• [Your task] Check each line of the material, and show the ones that include the word "from".

• [Raw data]
:::
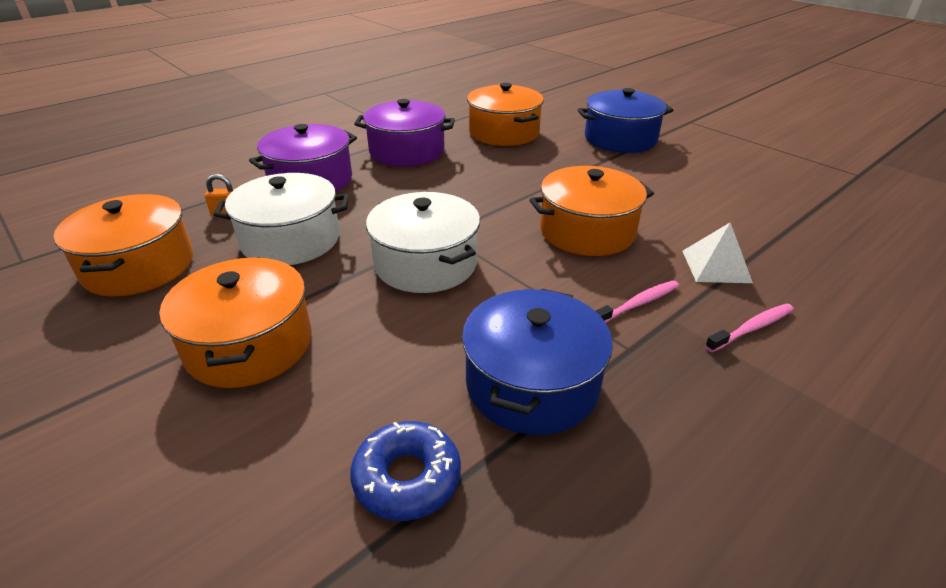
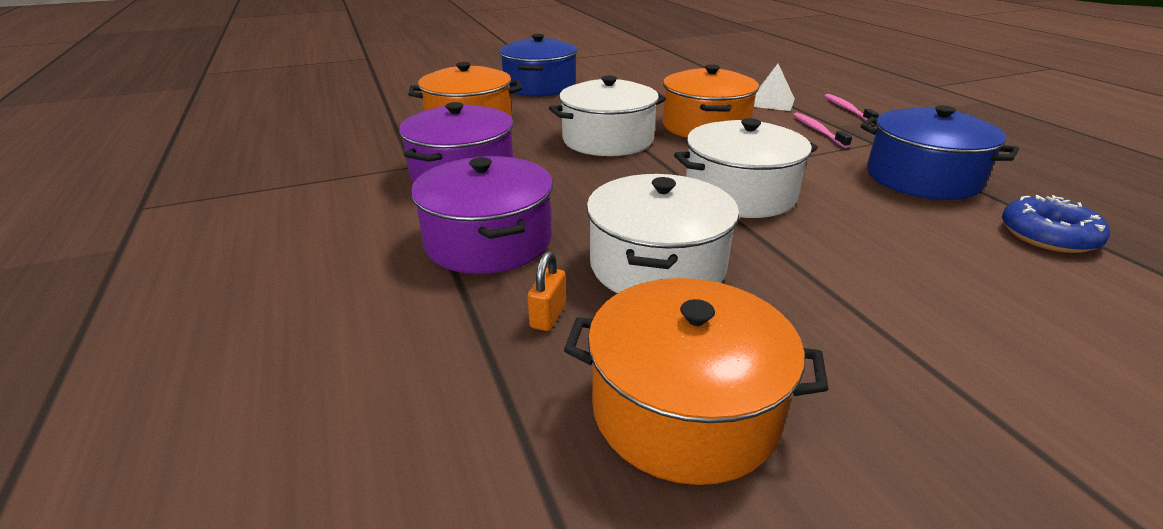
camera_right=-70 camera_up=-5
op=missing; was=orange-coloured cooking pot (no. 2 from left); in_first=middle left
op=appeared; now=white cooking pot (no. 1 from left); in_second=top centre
:::
• [Output]
op=missing; was=orange-coloured cooking pot (no. 2 from left); in_first=middle left
op=appeared; now=white cooking pot (no. 1 from left); in_second=top centre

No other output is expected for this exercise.